THE PROBLEM: Using the records below, write out only the lines from the line containing "U21: XNOR CD4077" up to and including the line containing "U13: NOT 74HC14", exactly, with no pictures.

Revision tracking records
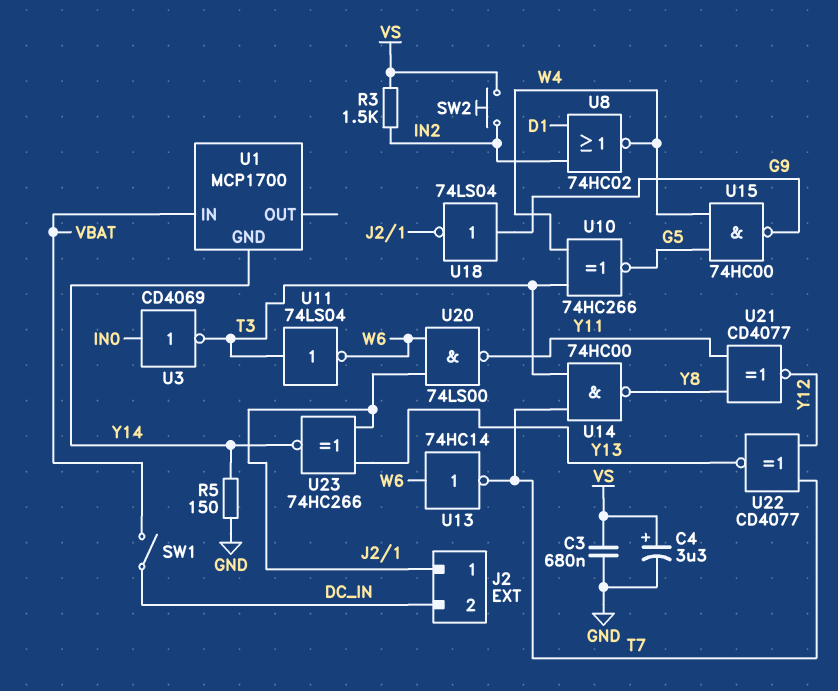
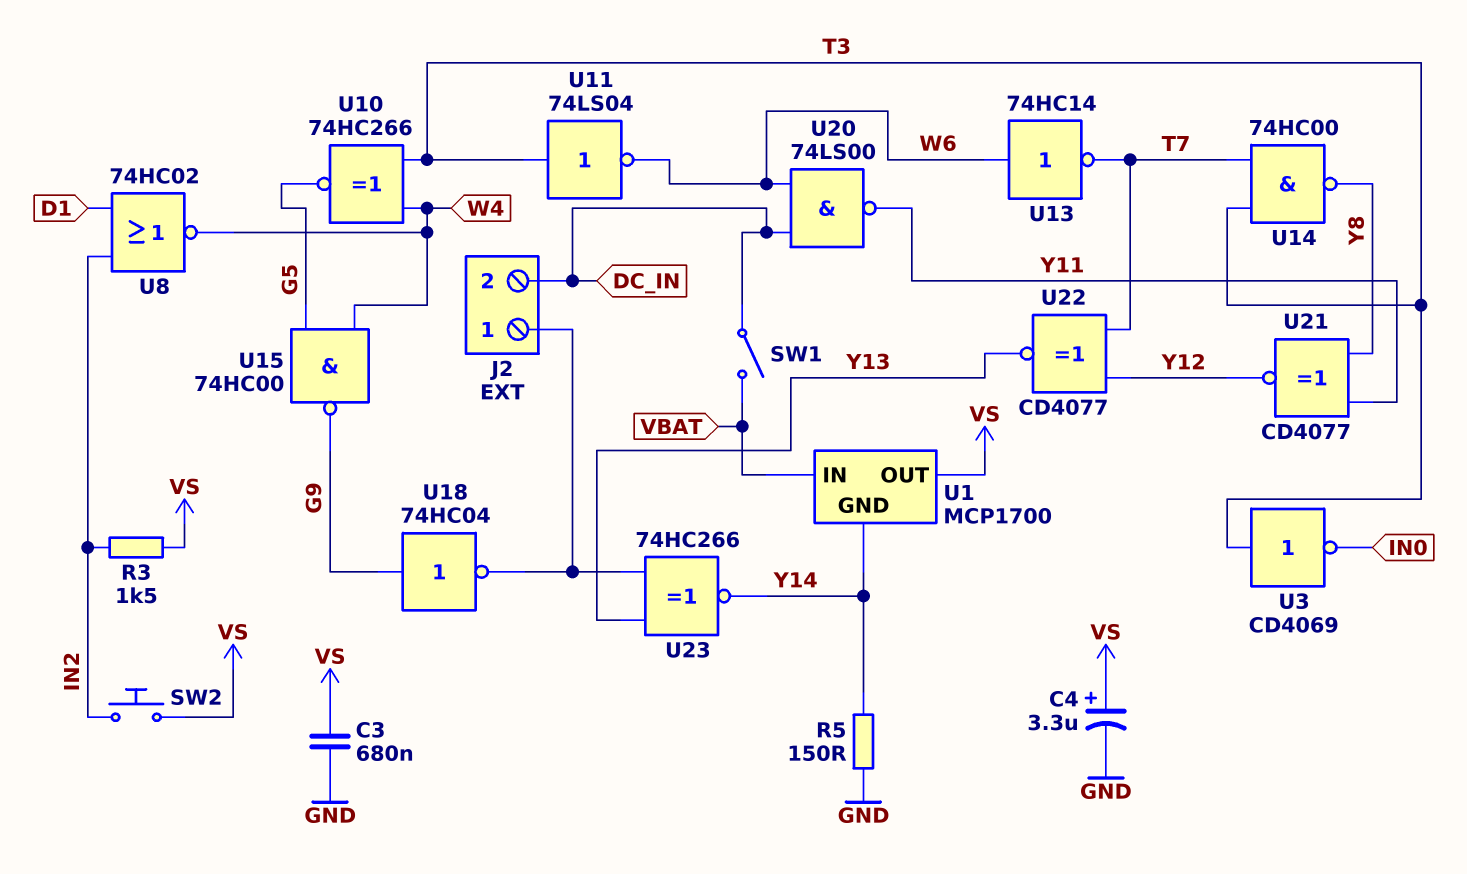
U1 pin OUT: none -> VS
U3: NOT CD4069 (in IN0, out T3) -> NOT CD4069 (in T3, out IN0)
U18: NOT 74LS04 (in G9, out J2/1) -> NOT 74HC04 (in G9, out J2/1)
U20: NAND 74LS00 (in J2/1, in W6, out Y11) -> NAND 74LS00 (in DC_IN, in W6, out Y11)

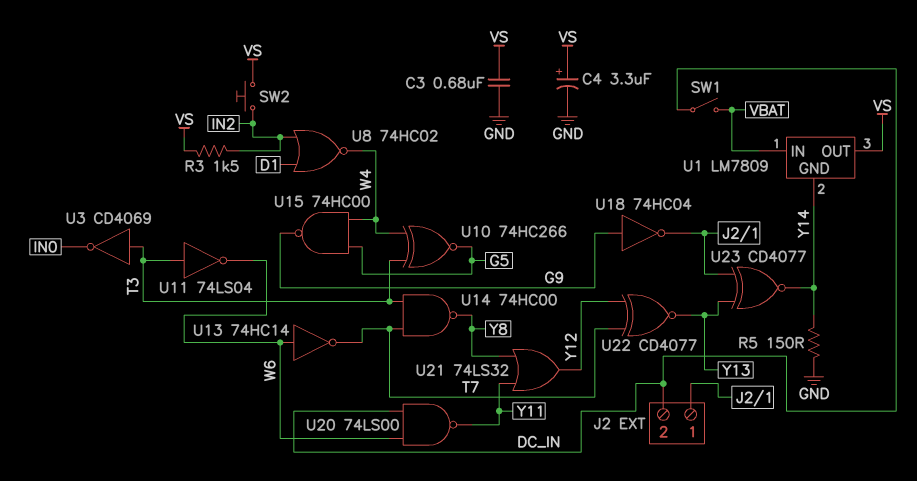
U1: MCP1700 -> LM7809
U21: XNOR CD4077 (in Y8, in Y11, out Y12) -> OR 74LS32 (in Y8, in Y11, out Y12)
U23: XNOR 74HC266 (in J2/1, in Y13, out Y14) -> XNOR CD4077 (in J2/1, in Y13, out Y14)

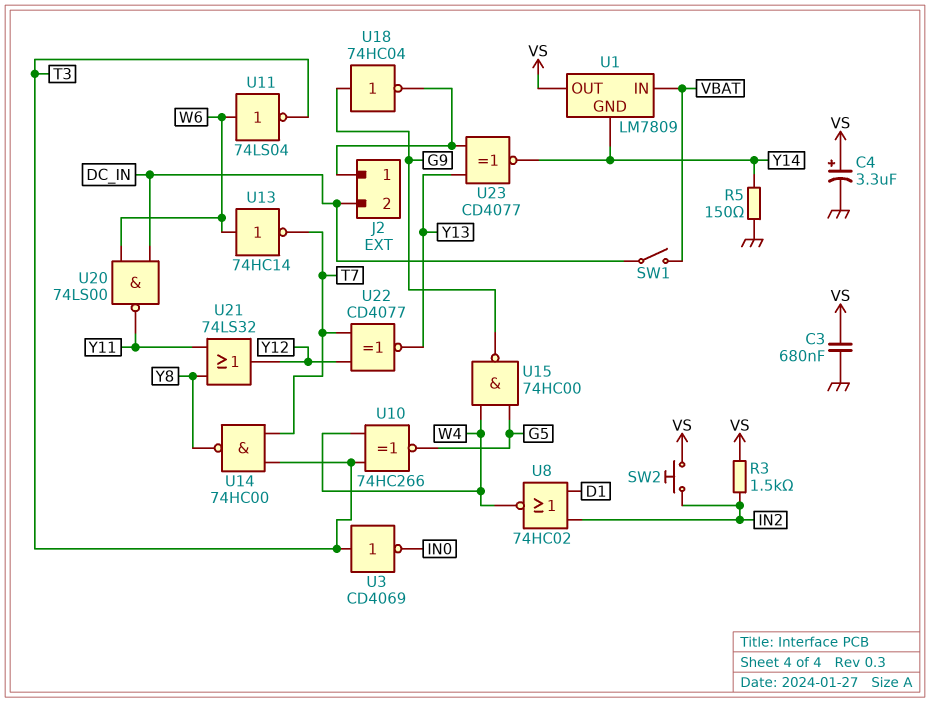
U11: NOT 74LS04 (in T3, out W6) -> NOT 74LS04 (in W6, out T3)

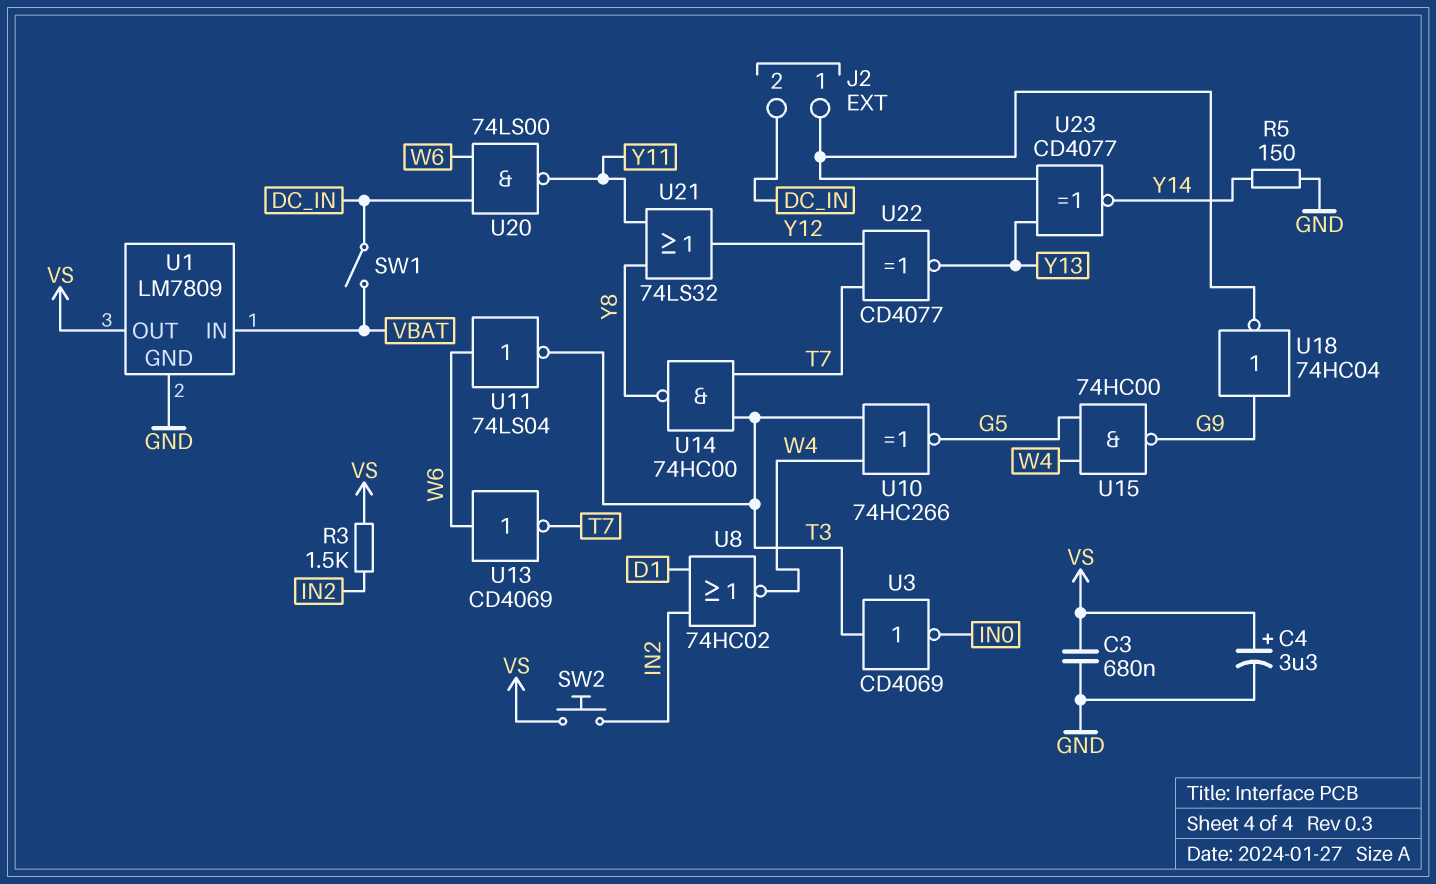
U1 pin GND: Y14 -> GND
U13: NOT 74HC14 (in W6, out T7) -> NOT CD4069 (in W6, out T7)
--
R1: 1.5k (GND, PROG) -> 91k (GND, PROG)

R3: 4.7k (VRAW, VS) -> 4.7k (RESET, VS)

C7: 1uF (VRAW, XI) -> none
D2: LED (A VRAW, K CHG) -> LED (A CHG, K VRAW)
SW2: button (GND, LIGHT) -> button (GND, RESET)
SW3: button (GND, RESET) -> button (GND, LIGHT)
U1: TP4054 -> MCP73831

OUTPUT FOR THIS TASK:
U21: XNOR CD4077 (in Y8, in Y11, out Y12) -> OR 74LS32 (in Y8, in Y11, out Y12)
U23: XNOR 74HC266 (in J2/1, in Y13, out Y14) -> XNOR CD4077 (in J2/1, in Y13, out Y14)

U11: NOT 74LS04 (in T3, out W6) -> NOT 74LS04 (in W6, out T3)

U1 pin GND: Y14 -> GND
U13: NOT 74HC14 (in W6, out T7) -> NOT CD4069 (in W6, out T7)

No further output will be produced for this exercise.